- [INSTRUCTIONS TO FOLLOW] Update the listing below by changing every "counterclockwise" to "anticlockwise" and leaving all other text the same.

==== DATA SHOWN ====

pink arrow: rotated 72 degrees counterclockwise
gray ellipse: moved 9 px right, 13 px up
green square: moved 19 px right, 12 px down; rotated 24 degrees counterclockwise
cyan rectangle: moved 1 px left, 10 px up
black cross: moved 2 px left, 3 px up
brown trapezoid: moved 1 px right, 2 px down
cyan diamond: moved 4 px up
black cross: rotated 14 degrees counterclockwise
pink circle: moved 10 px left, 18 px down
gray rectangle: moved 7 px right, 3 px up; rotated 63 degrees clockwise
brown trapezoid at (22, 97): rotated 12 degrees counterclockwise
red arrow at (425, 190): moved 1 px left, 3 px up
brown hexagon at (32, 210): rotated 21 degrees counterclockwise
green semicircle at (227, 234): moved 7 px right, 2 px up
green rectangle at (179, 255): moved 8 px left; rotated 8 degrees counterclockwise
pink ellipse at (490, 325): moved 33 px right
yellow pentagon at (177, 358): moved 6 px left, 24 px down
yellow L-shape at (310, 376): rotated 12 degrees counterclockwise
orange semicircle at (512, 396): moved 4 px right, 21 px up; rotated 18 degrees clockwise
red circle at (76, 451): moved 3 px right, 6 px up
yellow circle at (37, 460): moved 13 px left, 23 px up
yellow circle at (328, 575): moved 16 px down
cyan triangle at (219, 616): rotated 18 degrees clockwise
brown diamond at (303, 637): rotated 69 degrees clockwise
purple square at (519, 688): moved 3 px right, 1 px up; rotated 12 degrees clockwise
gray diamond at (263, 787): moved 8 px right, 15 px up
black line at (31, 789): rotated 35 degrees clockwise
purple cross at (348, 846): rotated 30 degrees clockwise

====

- [EXERCISE RESPONSE]
pink arrow: rotated 72 degrees anticlockwise
gray ellipse: moved 9 px right, 13 px up
green square: moved 19 px right, 12 px down; rotated 24 degrees anticlockwise
cyan rectangle: moved 1 px left, 10 px up
black cross: moved 2 px left, 3 px up
brown trapezoid: moved 1 px right, 2 px down
cyan diamond: moved 4 px up
black cross: rotated 14 degrees anticlockwise
pink circle: moved 10 px left, 18 px down
gray rectangle: moved 7 px right, 3 px up; rotated 63 degrees clockwise
brown trapezoid at (22, 97): rotated 12 degrees anticlockwise
red arrow at (425, 190): moved 1 px left, 3 px up
brown hexagon at (32, 210): rotated 21 degrees anticlockwise
green semicircle at (227, 234): moved 7 px right, 2 px up
green rectangle at (179, 255): moved 8 px left; rotated 8 degrees anticlockwise
pink ellipse at (490, 325): moved 33 px right
yellow pentagon at (177, 358): moved 6 px left, 24 px down
yellow L-shape at (310, 376): rotated 12 degrees anticlockwise
orange semicircle at (512, 396): moved 4 px right, 21 px up; rotated 18 degrees clockwise
red circle at (76, 451): moved 3 px right, 6 px up
yellow circle at (37, 460): moved 13 px left, 23 px up
yellow circle at (328, 575): moved 16 px down
cyan triangle at (219, 616): rotated 18 degrees clockwise
brown diamond at (303, 637): rotated 69 degrees clockwise
purple square at (519, 688): moved 3 px right, 1 px up; rotated 12 degrees clockwise
gray diamond at (263, 787): moved 8 px right, 15 px up
black line at (31, 789): rotated 35 degrees clockwise
purple cross at (348, 846): rotated 30 degrees clockwise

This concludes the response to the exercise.